Top of RECORDS FOR THE EXERCISE

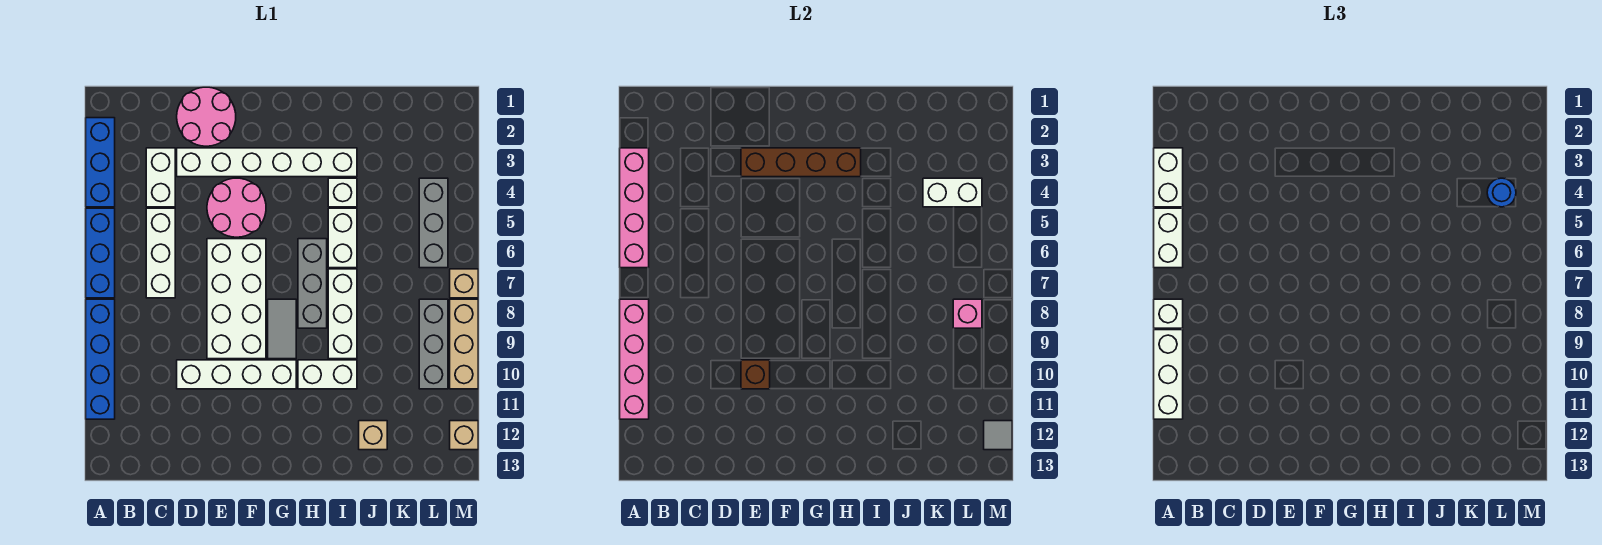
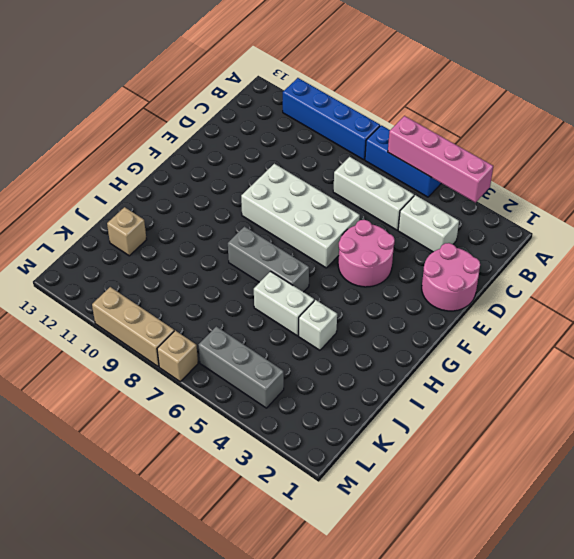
none -> blue brick A2:A4 level 1
none -> white brick D3:I3 level 1
none -> white brick D10:G10 level 1
none -> grey tile G8:G9 level 1

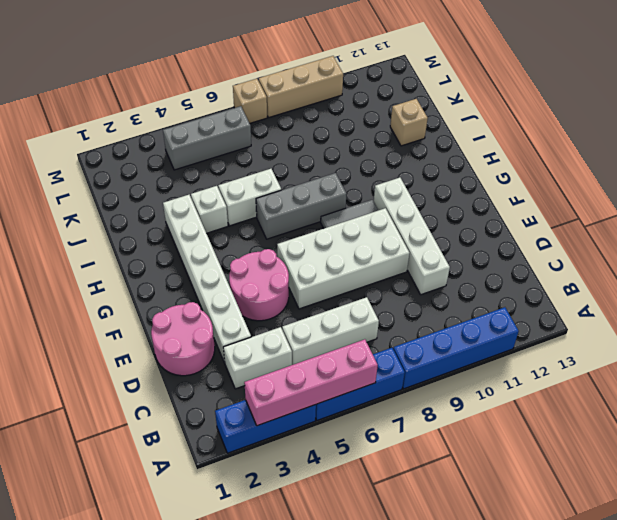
none -> white brick H10:I10 level 1
none -> white brick I7:I9 level 1
none -> grey brick L8:L10 level 1
none -> tan brick M12 level 1

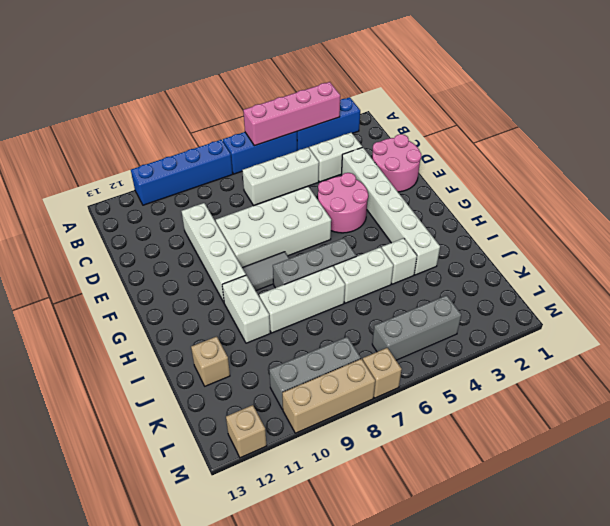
none -> pink brick A8:A11 level 2
none -> brown brick E3:H3 level 2
none -> brown brick E10 level 2
none -> white brick K4:L4 level 2

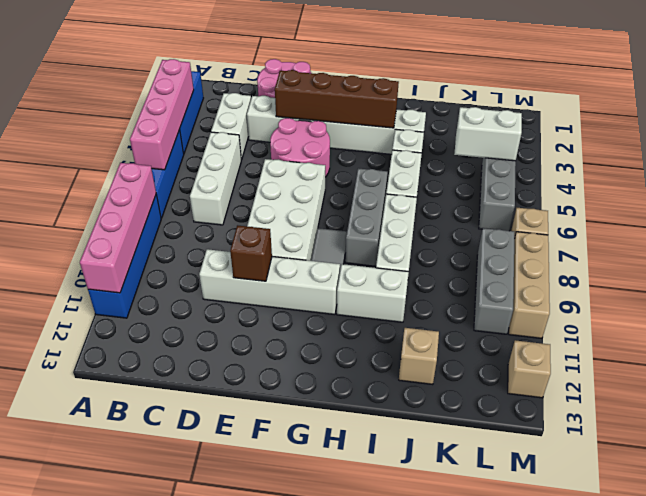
none -> pink brick L8 level 2
none -> grey tile M12 level 2
none -> white brick A3:A4 level 3
none -> white brick A5:A6 level 3

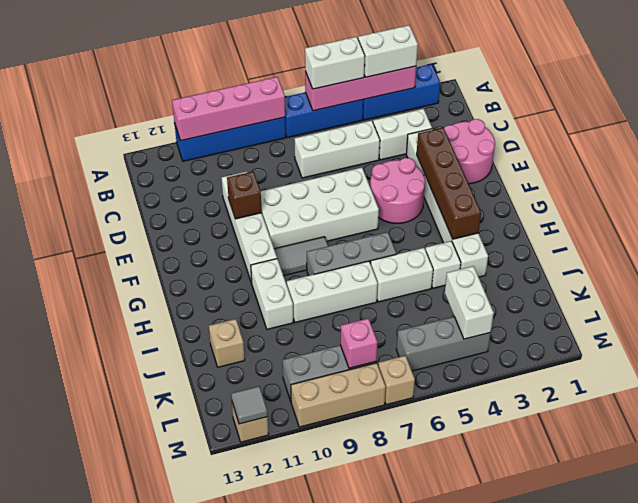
none -> white brick A8 level 3
none -> white brick A9:A11 level 3
none -> blue round brick L4 level 3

Bottom of RECORDS FOR THE EXERCISE

_EXERCISE OBJECTIVE:_ In your answer, print the entries above exactly, with the pictures left out.

_EXERCISE ANSWER:_
none -> blue brick A2:A4 level 1
none -> white brick D3:I3 level 1
none -> white brick D10:G10 level 1
none -> grey tile G8:G9 level 1

none -> white brick H10:I10 level 1
none -> white brick I7:I9 level 1
none -> grey brick L8:L10 level 1
none -> tan brick M12 level 1

none -> pink brick A8:A11 level 2
none -> brown brick E3:H3 level 2
none -> brown brick E10 level 2
none -> white brick K4:L4 level 2

none -> pink brick L8 level 2
none -> grey tile M12 level 2
none -> white brick A3:A4 level 3
none -> white brick A5:A6 level 3

none -> white brick A8 level 3
none -> white brick A9:A11 level 3
none -> blue round brick L4 level 3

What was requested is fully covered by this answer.